▸ **Requirement**
Your task is to copy each line of the material that includes "turned".

--

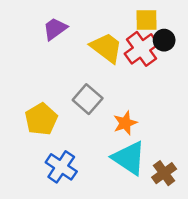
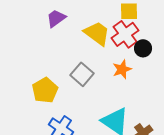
black circle: (164, 40) -> (143, 48), moved
orange star: (125, 123) -> (122, 69), moved

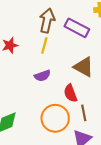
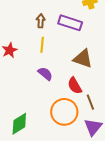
brown arrow: (47, 21) -> (41, 21), size x0.6
purple semicircle: (42, 76) -> (45, 74), turned -112

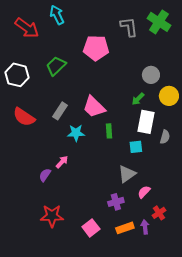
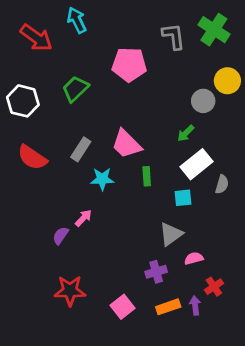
yellow circle: (169, 96) -> (227, 81), moved
white rectangle: (146, 122) -> (196, 164), turned 40
pink semicircle: (144, 192) -> (194, 258), turned 32

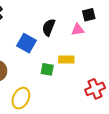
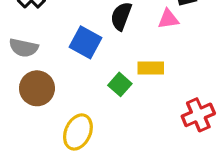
green square: (47, 69) -> (120, 84), turned 32

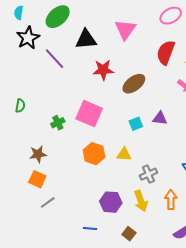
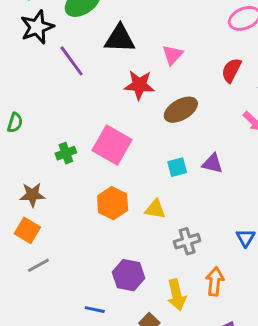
pink triangle: (125, 29) -> (173, 55), moved, size x0.7
red semicircle: (166, 52) -> (231, 70), size x0.7
yellow arrow: (141, 201) -> (177, 295), moved

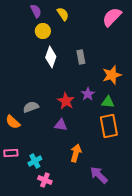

--

▸ **Exercise answer**
purple semicircle: (42, 76) -> (45, 74), turned -112
white rectangle: (146, 122) -> (196, 164), turned 40
pink semicircle: (144, 192) -> (194, 258), turned 32
green square: (47, 69) -> (120, 84), turned 32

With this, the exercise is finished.